WHAT THE EXERCISE ASKS | Please report, as a single number, how many lines in the entries include the string "none".

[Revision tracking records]
====
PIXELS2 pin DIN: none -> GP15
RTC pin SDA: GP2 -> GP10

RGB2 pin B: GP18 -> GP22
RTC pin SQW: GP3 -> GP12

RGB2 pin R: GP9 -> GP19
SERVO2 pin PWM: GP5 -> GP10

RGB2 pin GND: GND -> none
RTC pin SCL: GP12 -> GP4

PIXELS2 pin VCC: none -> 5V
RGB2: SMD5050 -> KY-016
====
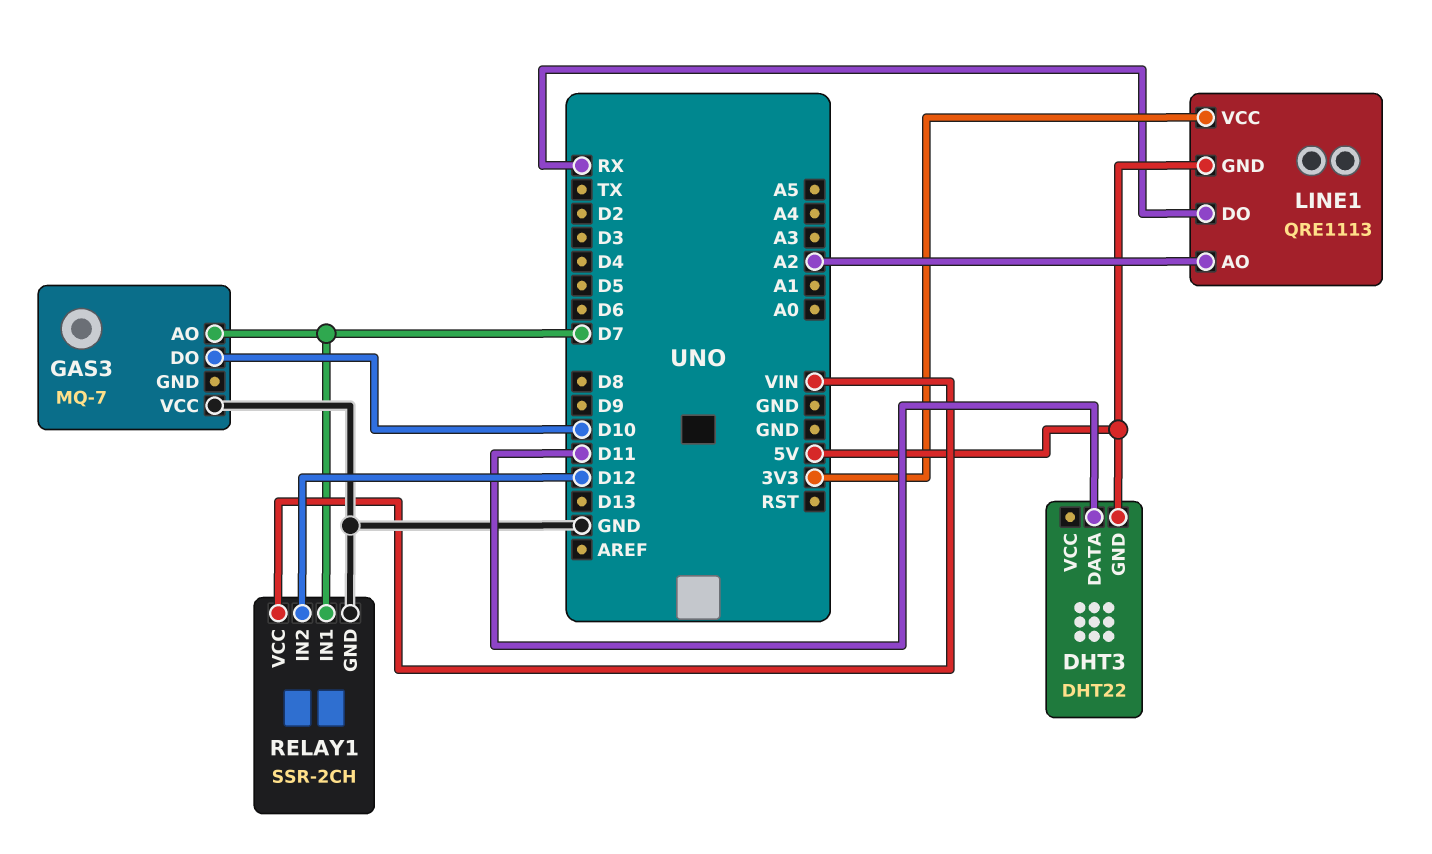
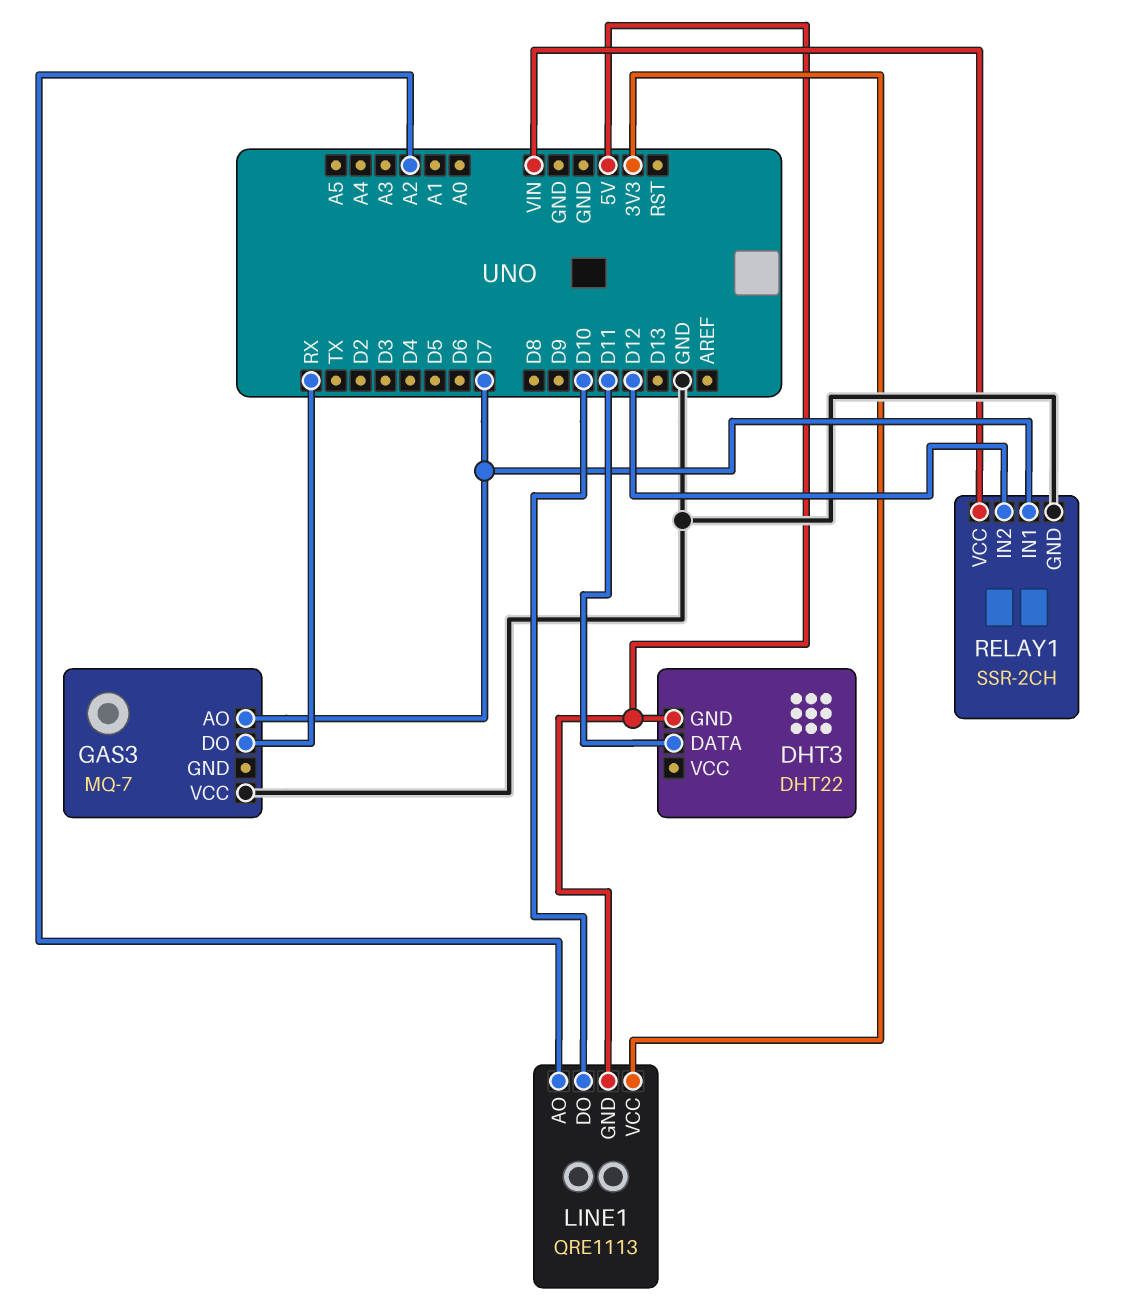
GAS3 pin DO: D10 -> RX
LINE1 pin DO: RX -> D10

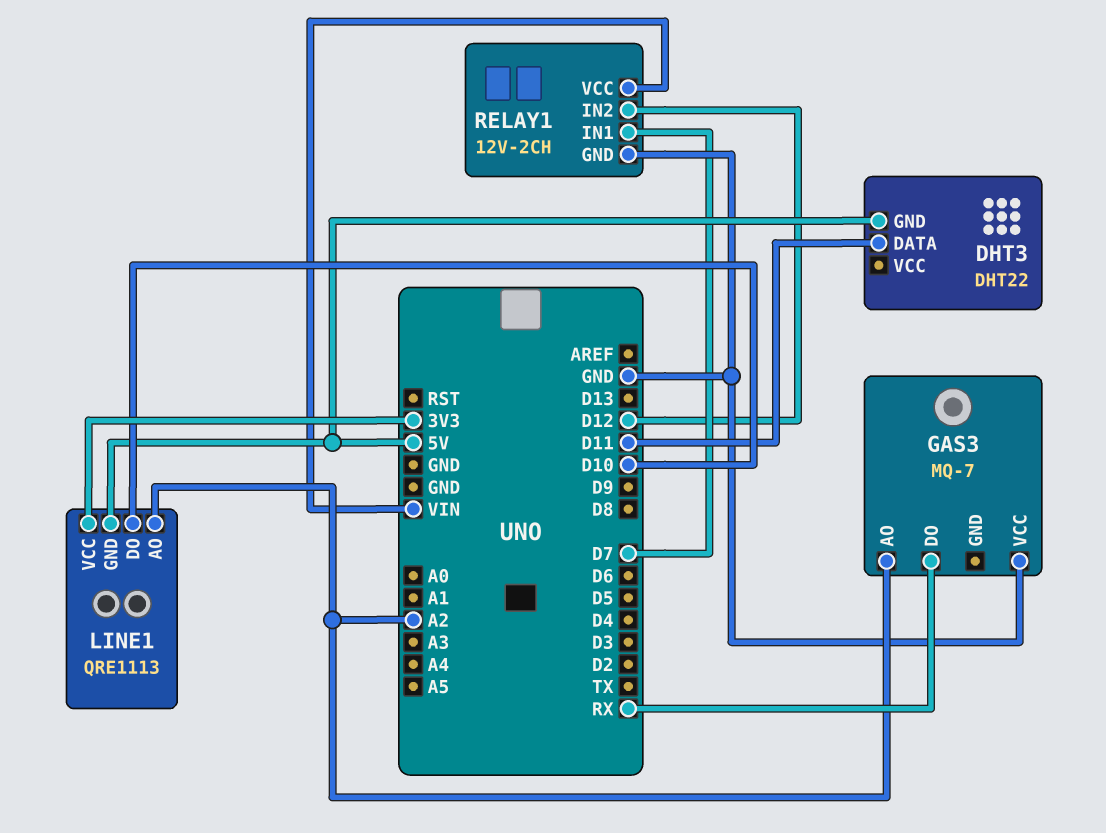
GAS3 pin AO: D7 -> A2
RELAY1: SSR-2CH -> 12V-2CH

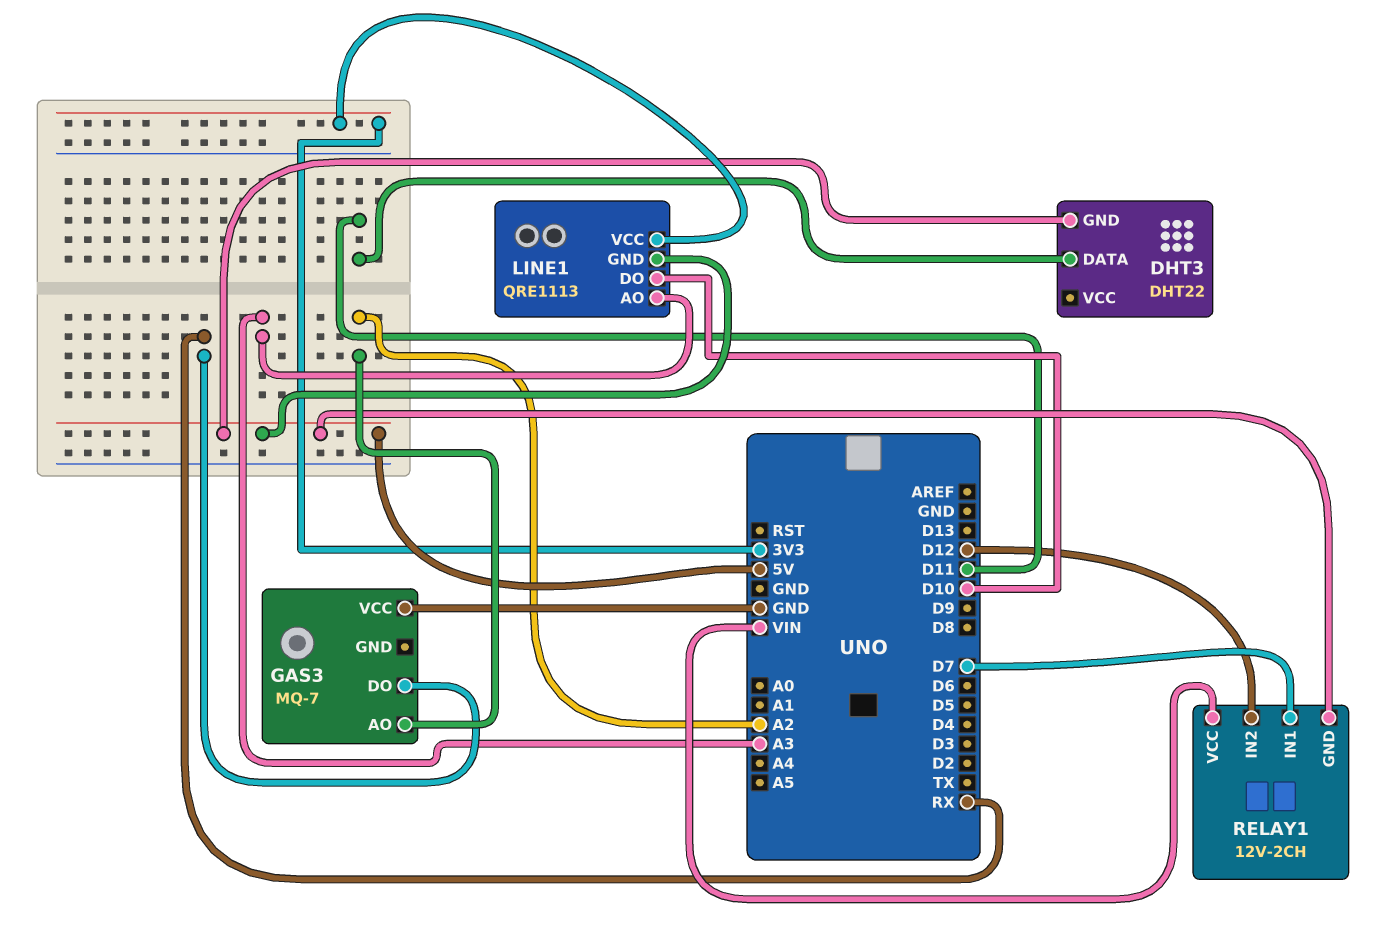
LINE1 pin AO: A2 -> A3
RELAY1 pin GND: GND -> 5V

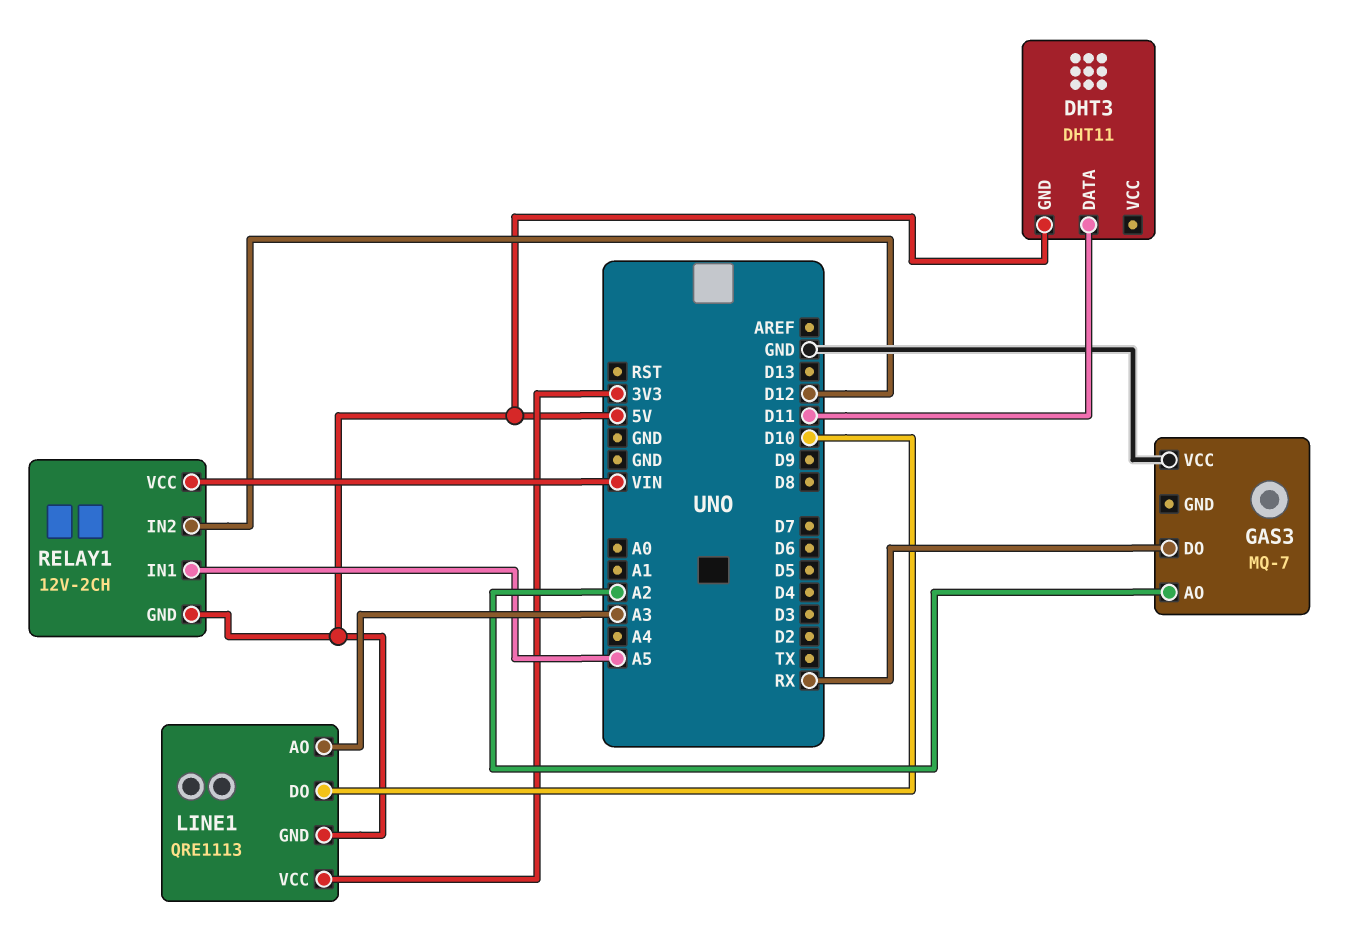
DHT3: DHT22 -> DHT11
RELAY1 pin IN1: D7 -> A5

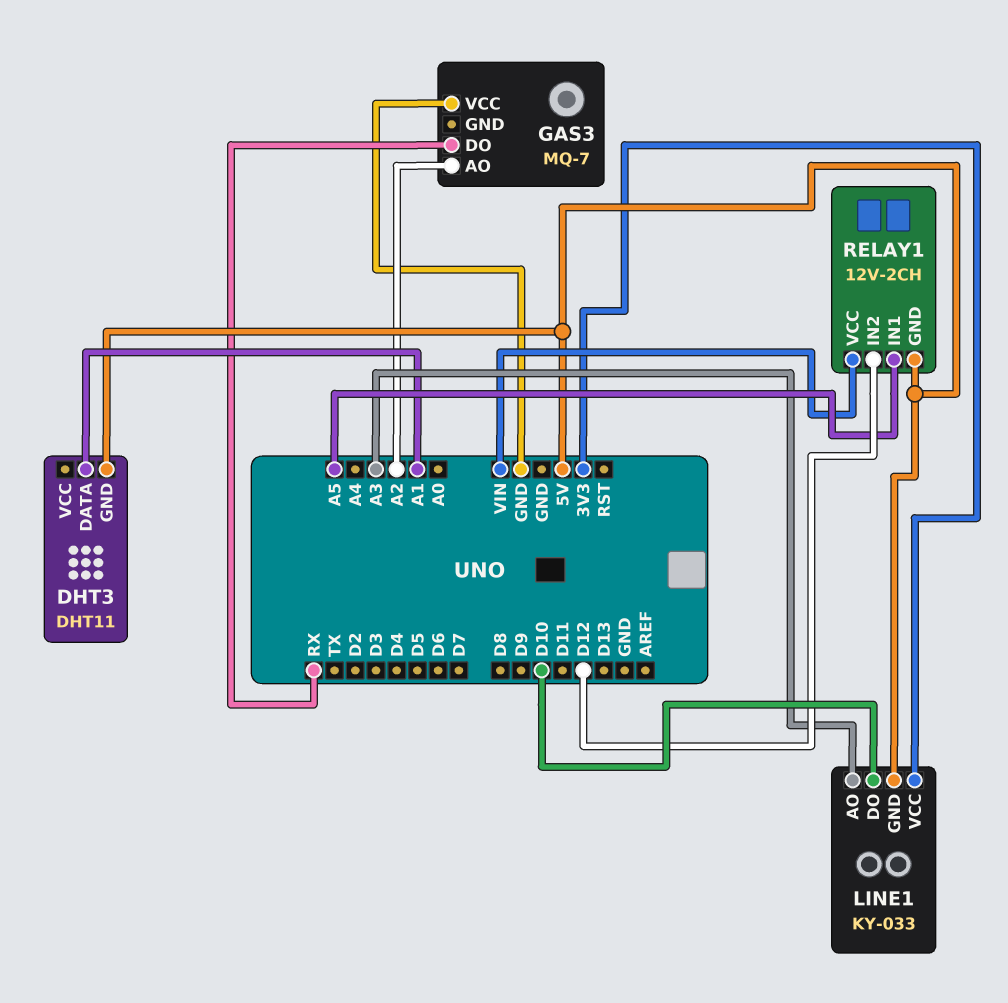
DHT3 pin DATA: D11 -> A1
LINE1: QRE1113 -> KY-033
====
OUTPUT BELOW | 3